[How to complete this task]
Go to the line with "green calculator [193,103,277,171] -> none" in the records below, then output it and each following line exactly, up to and including the line with "orange robot [333,308,389,439]". Skip pictures and add nothing.

[Supplied material]
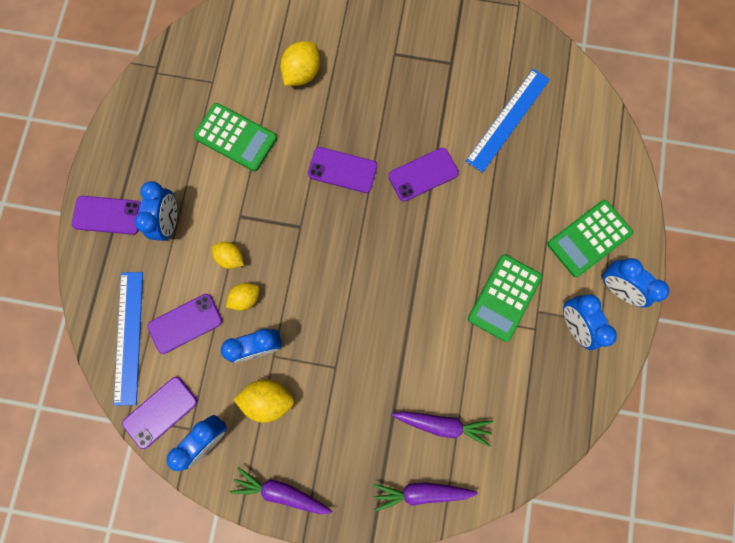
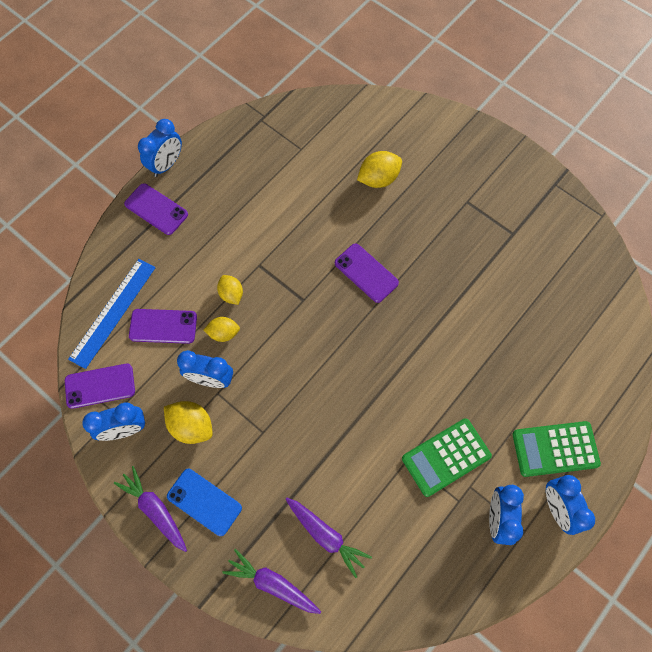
camera: 30 degrees right, 10 degrees down
blue clock [135,181,177,241] -> blue clock moved to [138,119,182,177]
green calculator [193,103,277,171] -> none
purple phone [388,148,459,202] -> none
blue ruler [466,69,550,173] -> none
none -> blue phone [167,469,242,536]

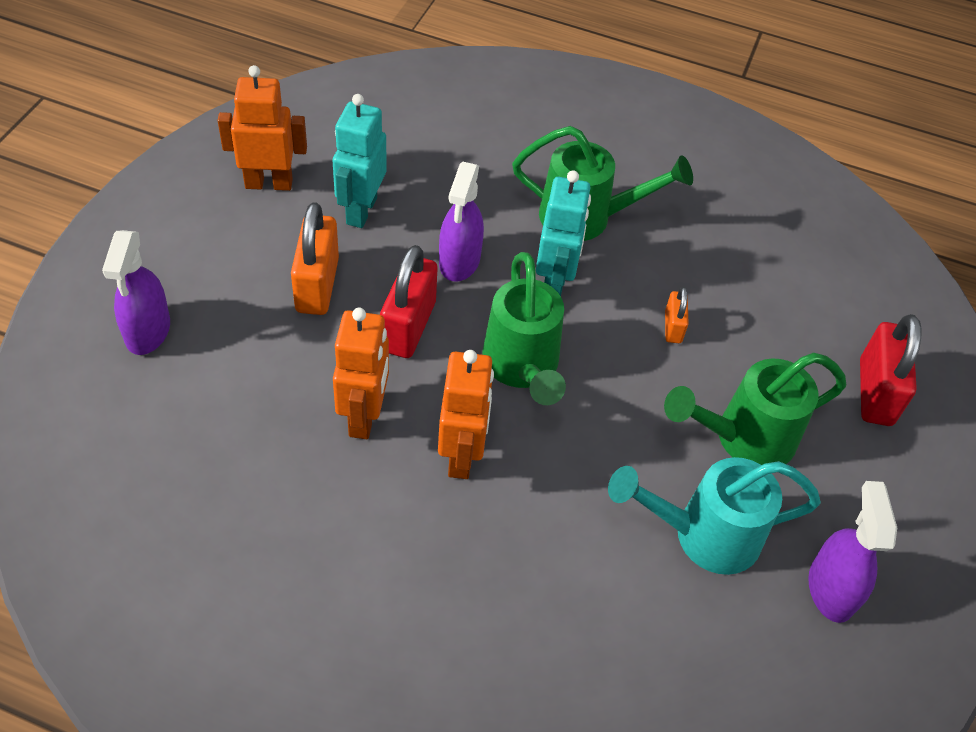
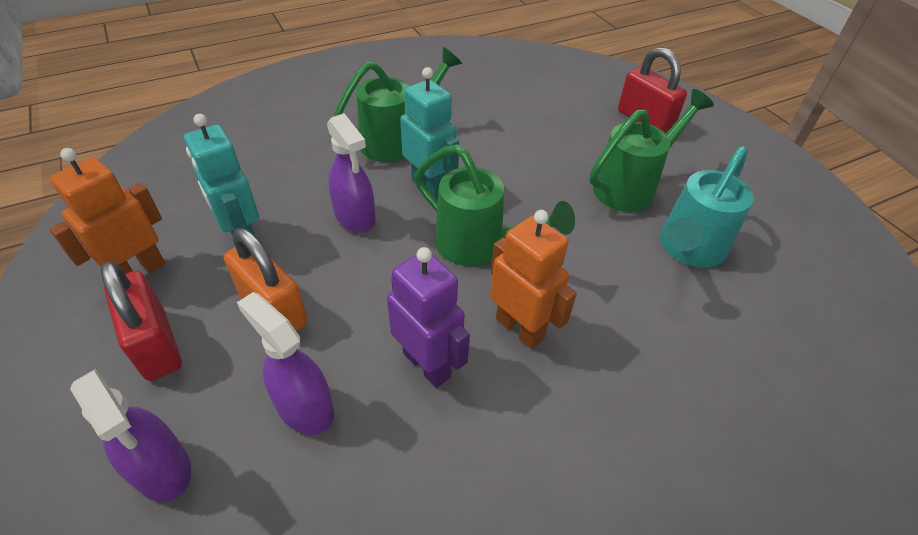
camera: 45 degrees left, 5 degrees down
orange robot [333,308,389,439] -> purple robot [387,247,470,388]
red padlock [380,245,438,358] -> red padlock moved to [100,261,182,381]
green watering can [664,353,846,465] -> green watering can turned 150 degrees counterclockwise [590,89,714,212]
orange padlock [665,287,689,343] -> none
purple spray bottle [808,481,897,623] -> purple spray bottle moved to [237,292,334,435]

[The answer]
green calculator [193,103,277,171] -> none
purple phone [388,148,459,202] -> none
blue ruler [466,69,550,173] -> none
none -> blue phone [167,469,242,536]

camera: 45 degrees left, 5 degrees down
orange robot [333,308,389,439] -> purple robot [387,247,470,388]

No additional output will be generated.